Repeat exactly the line with "(220, 440) = (329, 390): blue" and each line after it to the end of the data below; pictures stay out.

** Data excerpts follows **

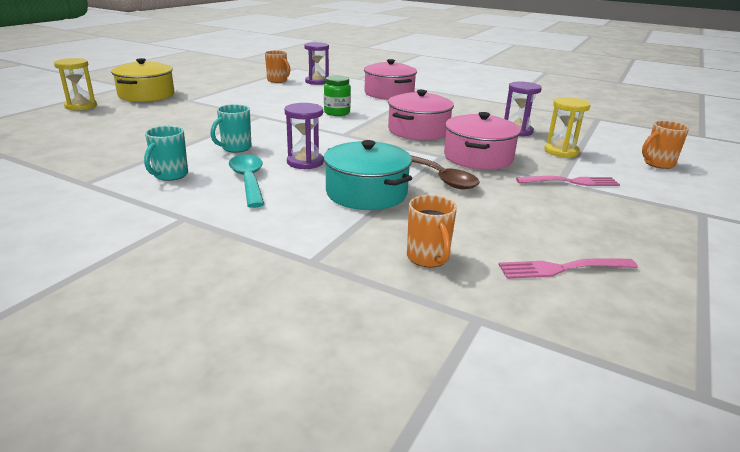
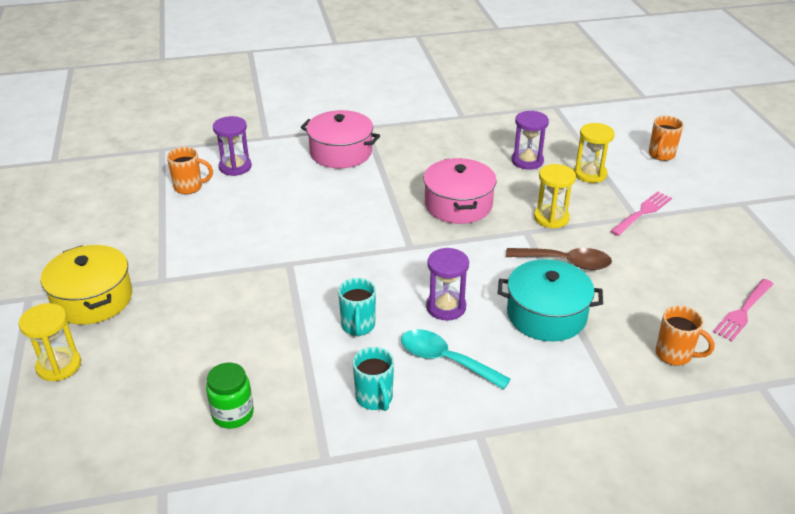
camera: 40 degrees left, 10 degrees up
(337, 113) = (349, 215): green jar -> green jar (233, 414)
(478, 157) = (551, 218): pink pot -> yellow hourglass

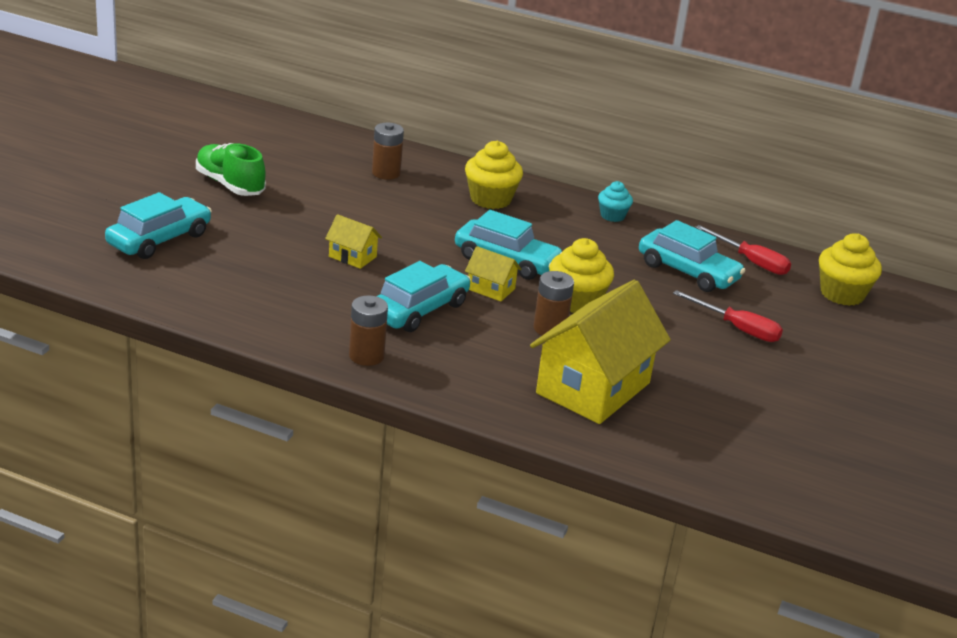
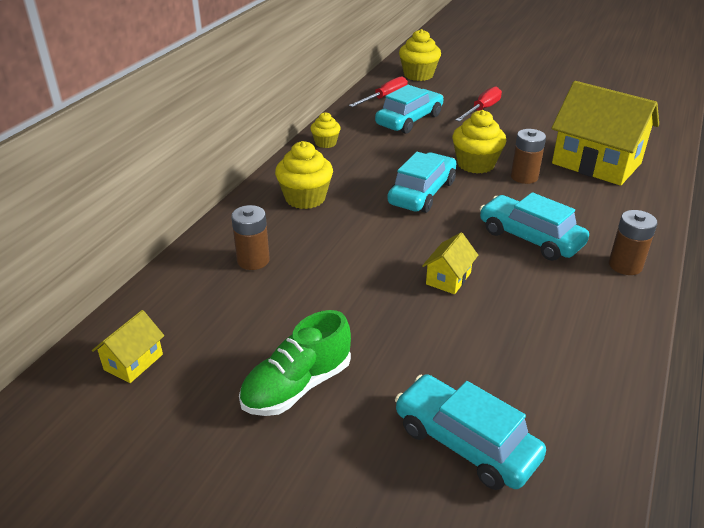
camera: 85 degrees left, 5 degrees up
(491, 289) = (475, 201): yellow house -> yellow house (133, 362)
(612, 216) = (325, 143): turquoise cupcake -> yellow cupcake

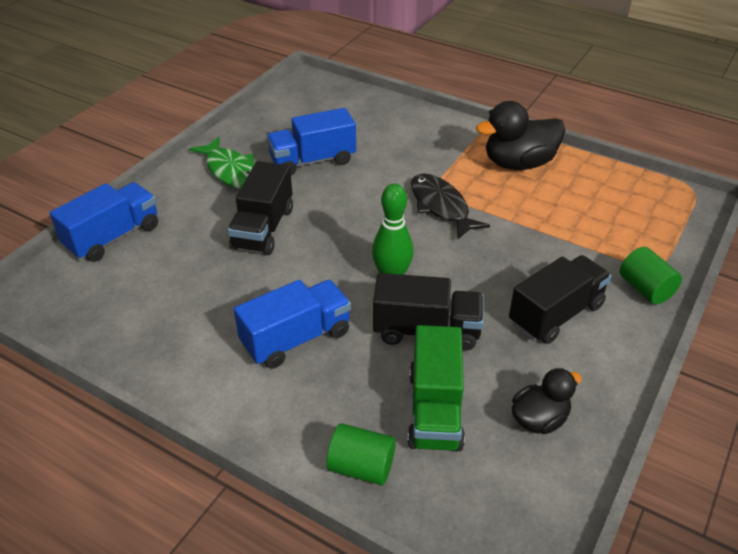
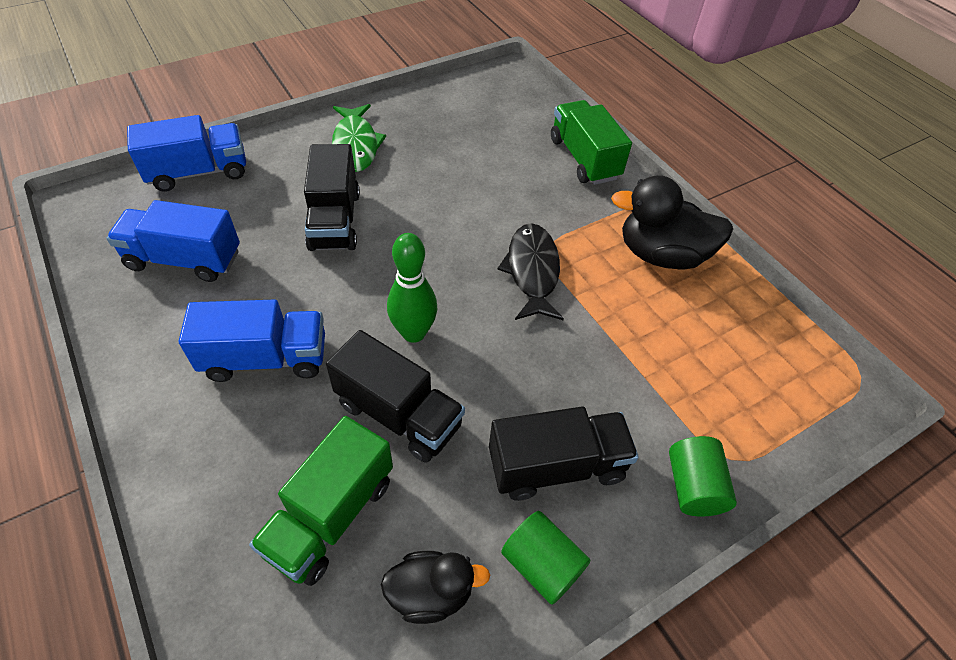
camera: 25 degrees right, 10 degrees up
(263, 228) = (335, 220): black truck -> black truck turned 45 degrees counterclockwise
(313, 160) = (442, 164): blue truck -> blue truck (184, 260)
(361, 467) = (205, 543): green cylinder -> green cylinder (542, 564)
(415, 121) = (584, 159): none -> green truck

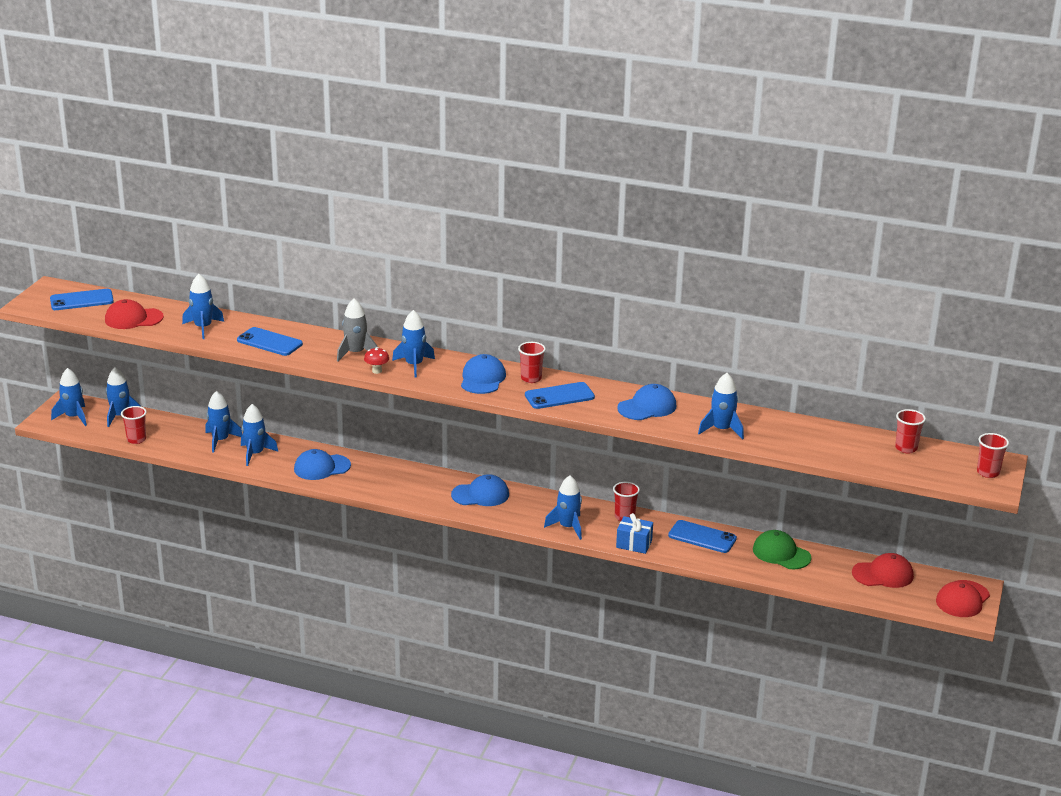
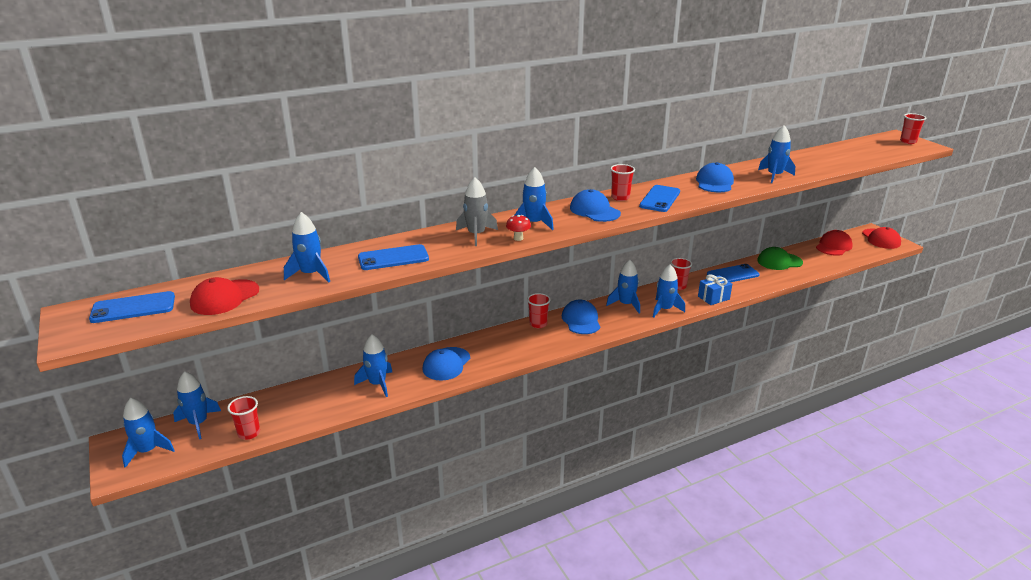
camera: 45 degrees left, 0 degrees up
(81, 300) = (133, 308): blue phone -> blue phone turned 45 degrees clockwise
(220, 440) = (329, 390): blue rocket -> blue rocket (625, 304)
(480, 495) = (581, 320): blue cap -> blue cap turned 45 degrees counterclockwise
(906, 448) = (857, 147): red cup -> red cup (538, 324)

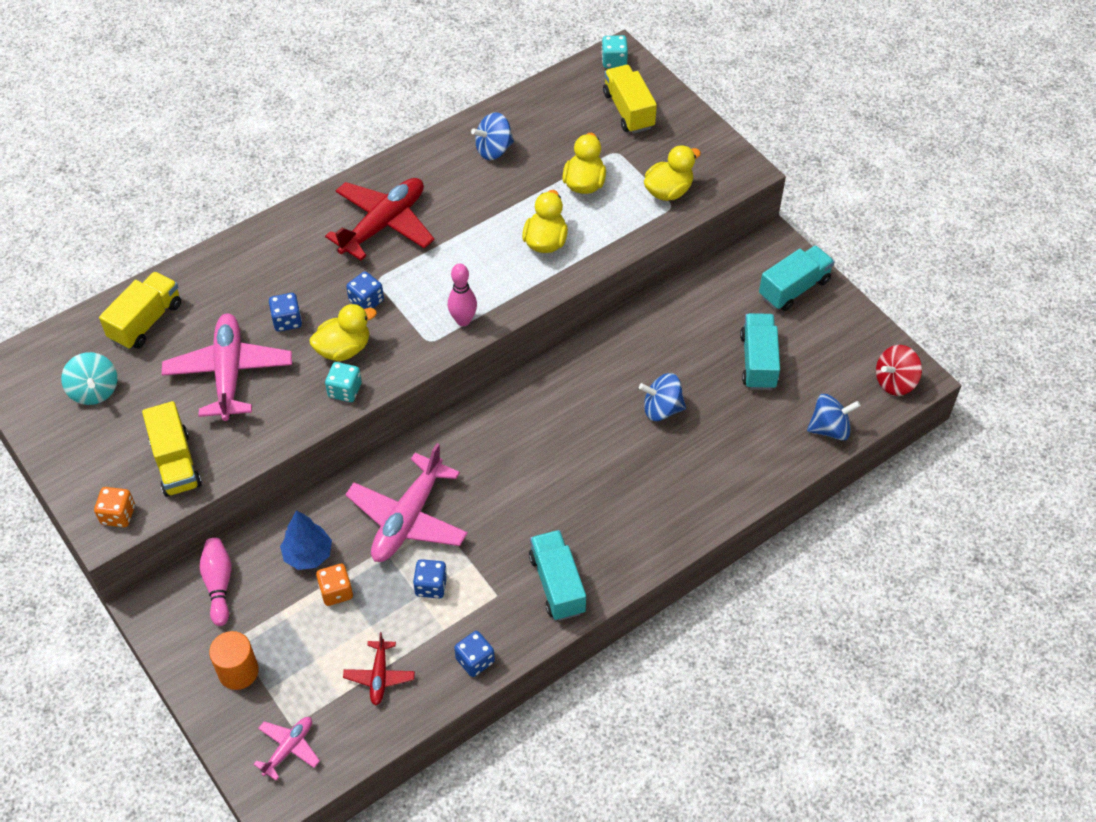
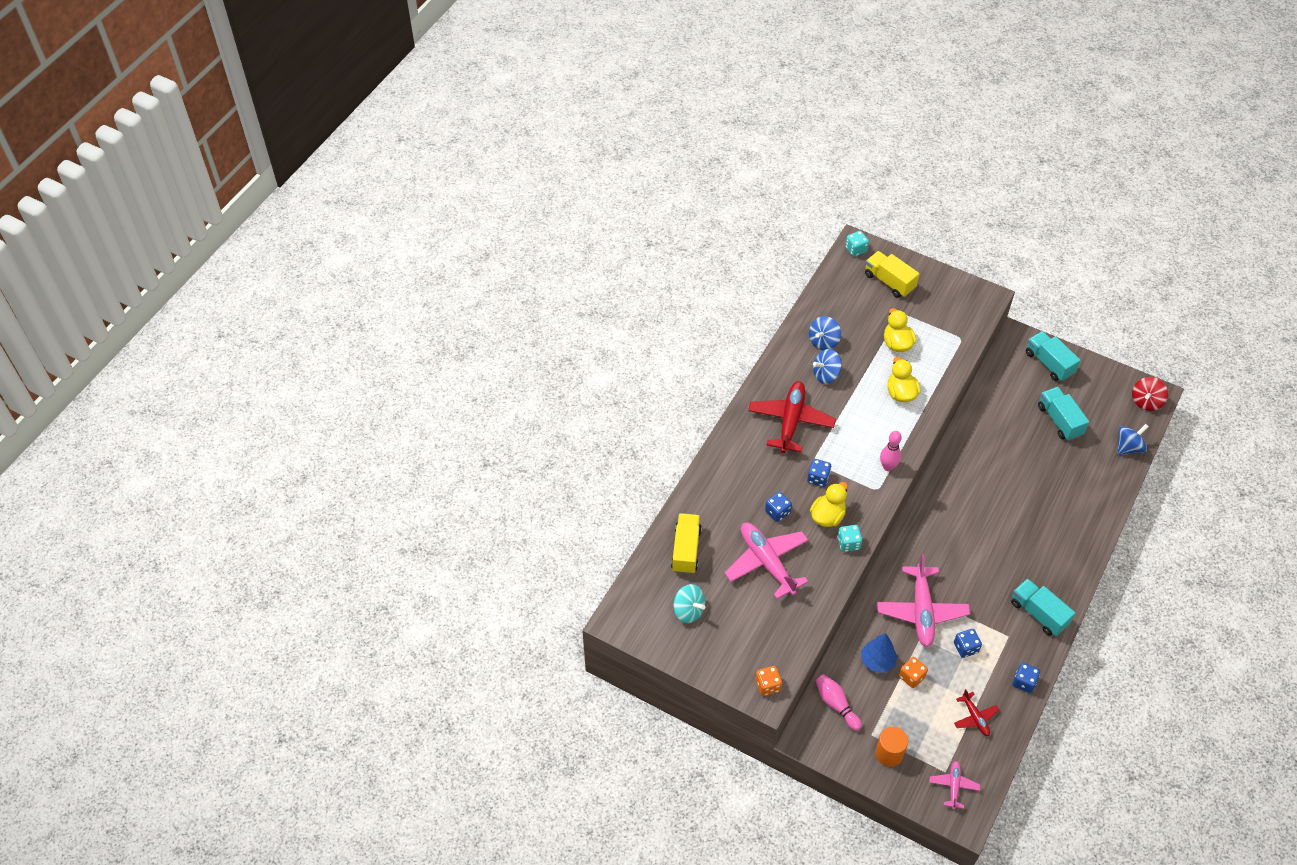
camera: 25 degrees left, 0 degrees up
(176, 463) = (778, 636): yellow truck -> none
(661, 409) = (1023, 475): blue spinning top -> blue spinning top (826, 374)
(668, 191) = (952, 329): yellow duck -> none
(794, 288) = (1049, 363): turquoise truck -> turquoise truck turned 60 degrees counterclockwise

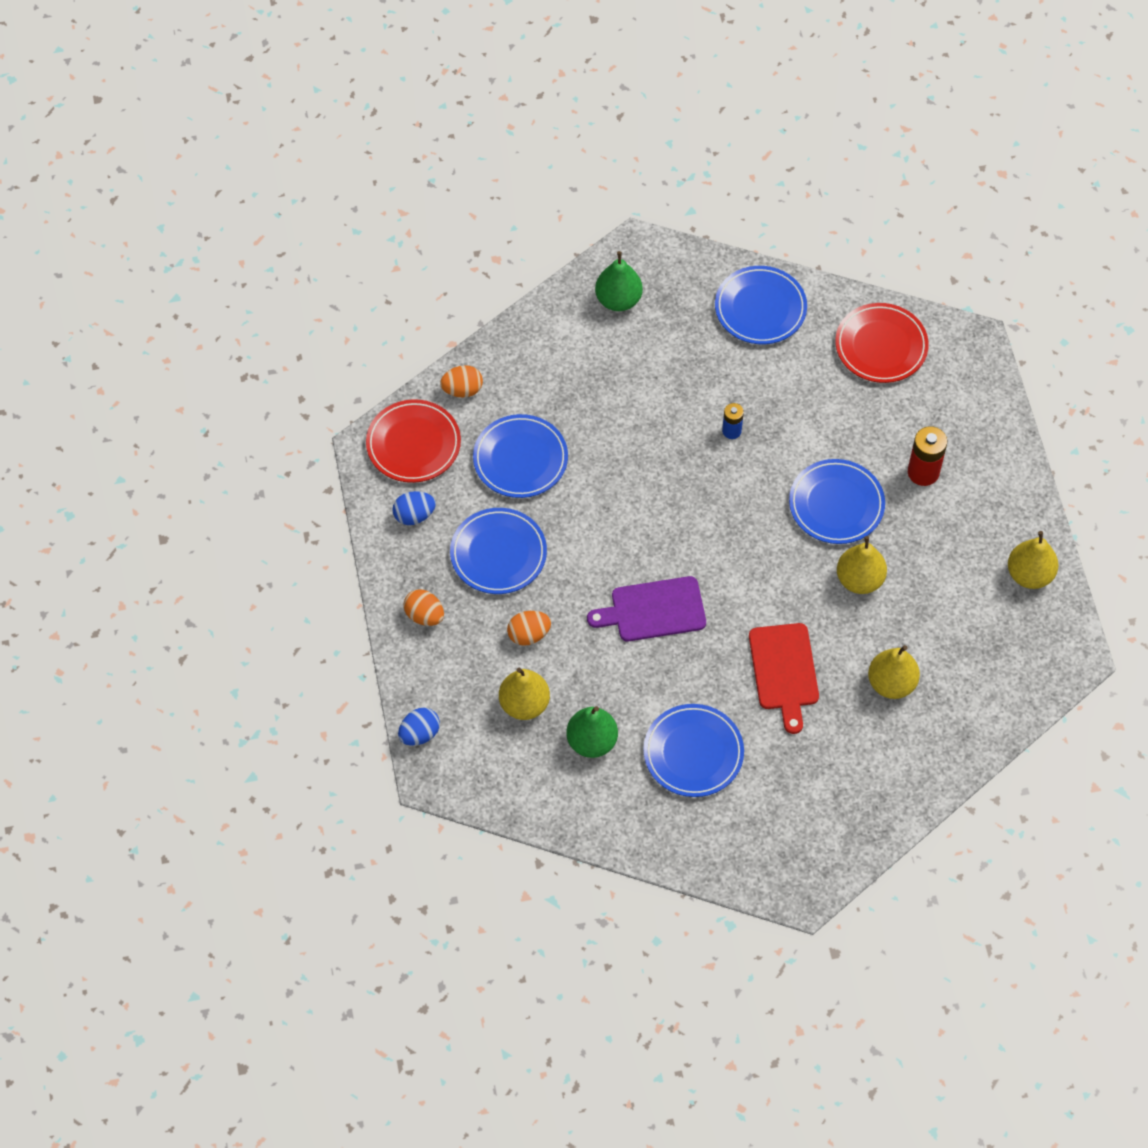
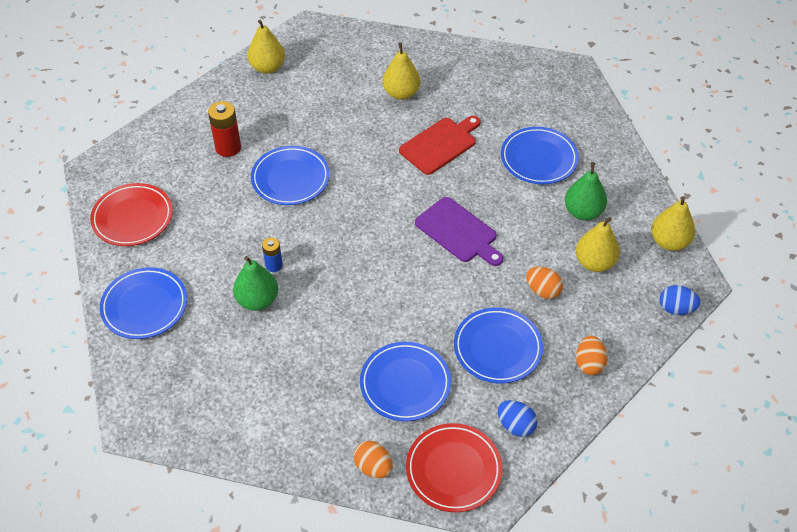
camera: 125 degrees left, 10 degrees down
(618, 300) = (200, 406): green pear -> green pear (257, 300)
(859, 579) = (339, 140): yellow pear -> yellow pear (669, 242)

** End of Data excerpts **

_Output for this exercise_
(220, 440) = (329, 390): blue rocket -> blue rocket (625, 304)
(480, 495) = (581, 320): blue cap -> blue cap turned 45 degrees counterclockwise
(906, 448) = (857, 147): red cup -> red cup (538, 324)

camera: 25 degrees left, 0 degrees up
(176, 463) = (778, 636): yellow truck -> none
(661, 409) = (1023, 475): blue spinning top -> blue spinning top (826, 374)
(668, 191) = (952, 329): yellow duck -> none
(794, 288) = (1049, 363): turquoise truck -> turquoise truck turned 60 degrees counterclockwise

camera: 125 degrees left, 10 degrees down
(618, 300) = (200, 406): green pear -> green pear (257, 300)
(859, 579) = (339, 140): yellow pear -> yellow pear (669, 242)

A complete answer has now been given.